About this exercise -> Send back all the data below, exactly as given.

Data for this task ->
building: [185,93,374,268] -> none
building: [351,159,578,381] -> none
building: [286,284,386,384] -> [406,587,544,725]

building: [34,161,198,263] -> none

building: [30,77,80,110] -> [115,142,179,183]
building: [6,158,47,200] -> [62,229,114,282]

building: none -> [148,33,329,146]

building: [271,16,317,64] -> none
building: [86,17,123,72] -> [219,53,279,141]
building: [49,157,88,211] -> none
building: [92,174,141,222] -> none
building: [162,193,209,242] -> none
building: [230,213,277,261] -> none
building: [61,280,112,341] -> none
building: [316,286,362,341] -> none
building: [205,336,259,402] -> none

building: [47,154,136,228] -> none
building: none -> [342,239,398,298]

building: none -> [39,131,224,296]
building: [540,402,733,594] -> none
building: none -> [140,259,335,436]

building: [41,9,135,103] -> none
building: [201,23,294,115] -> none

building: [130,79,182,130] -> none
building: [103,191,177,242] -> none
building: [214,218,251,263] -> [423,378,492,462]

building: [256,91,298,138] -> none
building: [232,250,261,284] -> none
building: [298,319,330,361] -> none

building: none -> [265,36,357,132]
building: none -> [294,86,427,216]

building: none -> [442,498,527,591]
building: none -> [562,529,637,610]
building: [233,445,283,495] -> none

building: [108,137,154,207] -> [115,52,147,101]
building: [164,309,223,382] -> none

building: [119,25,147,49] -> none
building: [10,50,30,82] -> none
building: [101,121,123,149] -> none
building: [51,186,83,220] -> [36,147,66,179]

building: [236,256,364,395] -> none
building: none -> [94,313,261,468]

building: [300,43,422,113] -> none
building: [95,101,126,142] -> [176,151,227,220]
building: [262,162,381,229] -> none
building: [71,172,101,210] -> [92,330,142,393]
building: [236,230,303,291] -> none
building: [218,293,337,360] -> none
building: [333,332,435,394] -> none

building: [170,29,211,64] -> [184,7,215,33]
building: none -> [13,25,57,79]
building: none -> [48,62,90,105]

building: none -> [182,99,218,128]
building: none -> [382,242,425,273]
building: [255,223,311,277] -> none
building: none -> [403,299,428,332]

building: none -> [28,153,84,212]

Output for this exercise ->
building: [185,93,374,268] -> none
building: [351,159,578,381] -> none
building: [286,284,386,384] -> [406,587,544,725]

building: [34,161,198,263] -> none

building: [30,77,80,110] -> [115,142,179,183]
building: [6,158,47,200] -> [62,229,114,282]

building: none -> [148,33,329,146]

building: [271,16,317,64] -> none
building: [86,17,123,72] -> [219,53,279,141]
building: [49,157,88,211] -> none
building: [92,174,141,222] -> none
building: [162,193,209,242] -> none
building: [230,213,277,261] -> none
building: [61,280,112,341] -> none
building: [316,286,362,341] -> none
building: [205,336,259,402] -> none

building: [47,154,136,228] -> none
building: none -> [342,239,398,298]

building: none -> [39,131,224,296]
building: [540,402,733,594] -> none
building: none -> [140,259,335,436]

building: [41,9,135,103] -> none
building: [201,23,294,115] -> none

building: [130,79,182,130] -> none
building: [103,191,177,242] -> none
building: [214,218,251,263] -> [423,378,492,462]

building: [256,91,298,138] -> none
building: [232,250,261,284] -> none
building: [298,319,330,361] -> none

building: none -> [265,36,357,132]
building: none -> [294,86,427,216]

building: none -> [442,498,527,591]
building: none -> [562,529,637,610]
building: [233,445,283,495] -> none

building: [108,137,154,207] -> [115,52,147,101]
building: [164,309,223,382] -> none

building: [119,25,147,49] -> none
building: [10,50,30,82] -> none
building: [101,121,123,149] -> none
building: [51,186,83,220] -> [36,147,66,179]

building: [236,256,364,395] -> none
building: none -> [94,313,261,468]

building: [300,43,422,113] -> none
building: [95,101,126,142] -> [176,151,227,220]
building: [262,162,381,229] -> none
building: [71,172,101,210] -> [92,330,142,393]
building: [236,230,303,291] -> none
building: [218,293,337,360] -> none
building: [333,332,435,394] -> none

building: [170,29,211,64] -> [184,7,215,33]
building: none -> [13,25,57,79]
building: none -> [48,62,90,105]

building: none -> [182,99,218,128]
building: none -> [382,242,425,273]
building: [255,223,311,277] -> none
building: none -> [403,299,428,332]

building: none -> [28,153,84,212]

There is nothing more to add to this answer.